§ SUPPLIED INFORMATION:
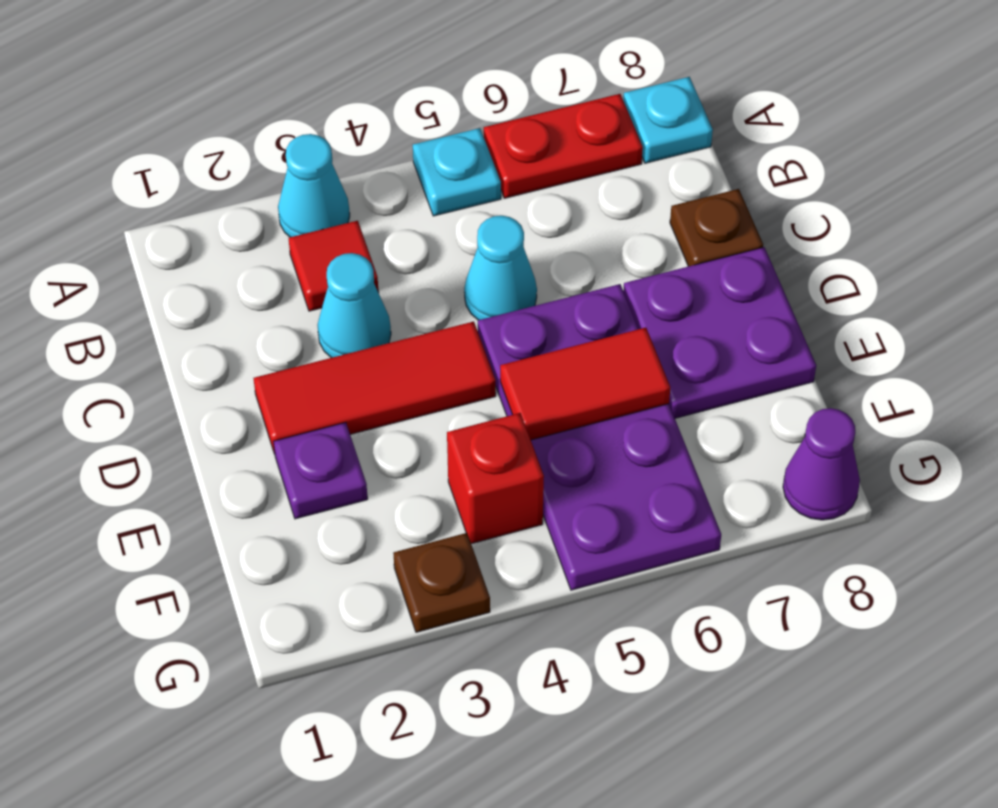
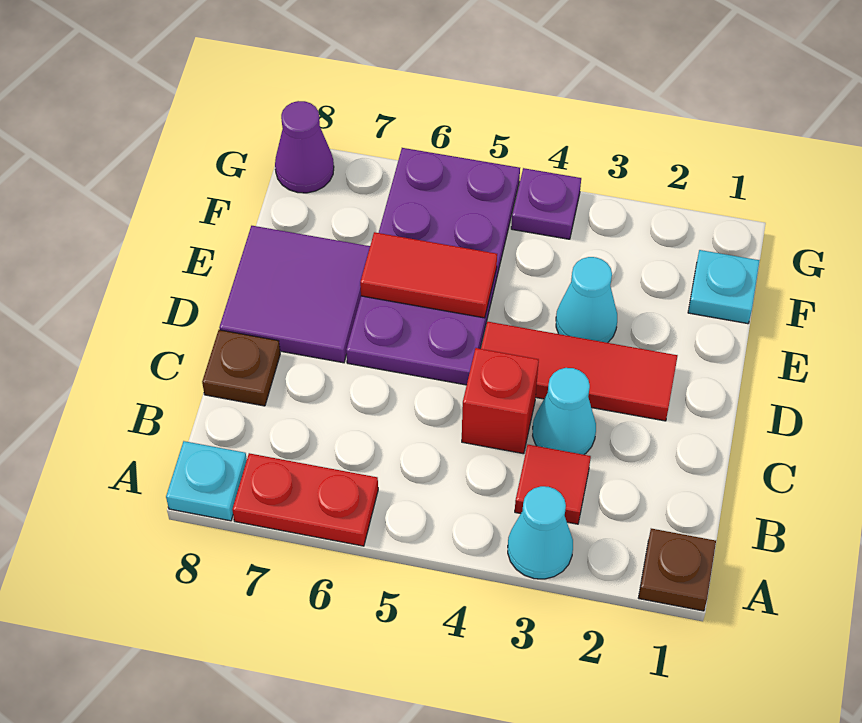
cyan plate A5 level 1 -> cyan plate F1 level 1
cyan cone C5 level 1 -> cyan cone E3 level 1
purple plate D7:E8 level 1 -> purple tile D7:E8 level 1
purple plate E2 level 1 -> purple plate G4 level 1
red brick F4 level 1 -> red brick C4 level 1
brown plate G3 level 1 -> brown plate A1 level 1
...
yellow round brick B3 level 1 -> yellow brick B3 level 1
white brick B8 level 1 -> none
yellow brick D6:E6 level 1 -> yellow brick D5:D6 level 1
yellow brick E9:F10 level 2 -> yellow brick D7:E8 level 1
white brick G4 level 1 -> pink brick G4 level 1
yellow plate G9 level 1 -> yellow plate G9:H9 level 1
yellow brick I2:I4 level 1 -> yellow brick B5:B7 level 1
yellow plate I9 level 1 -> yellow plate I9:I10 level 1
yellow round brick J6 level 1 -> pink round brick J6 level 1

§ ASSIGNED TASK:
Exactly the lines above from the one with "white brick B8 level 1 -> none" to the one with "yellow round brick J6", both included, are to be quoted; leave the rest out.

§ YOUR SOLUTION:
white brick B8 level 1 -> none
yellow brick D6:E6 level 1 -> yellow brick D5:D6 level 1
yellow brick E9:F10 level 2 -> yellow brick D7:E8 level 1
white brick G4 level 1 -> pink brick G4 level 1
yellow plate G9 level 1 -> yellow plate G9:H9 level 1
yellow brick I2:I4 level 1 -> yellow brick B5:B7 level 1
yellow plate I9 level 1 -> yellow plate I9:I10 level 1
yellow round brick J6 level 1 -> pink round brick J6 level 1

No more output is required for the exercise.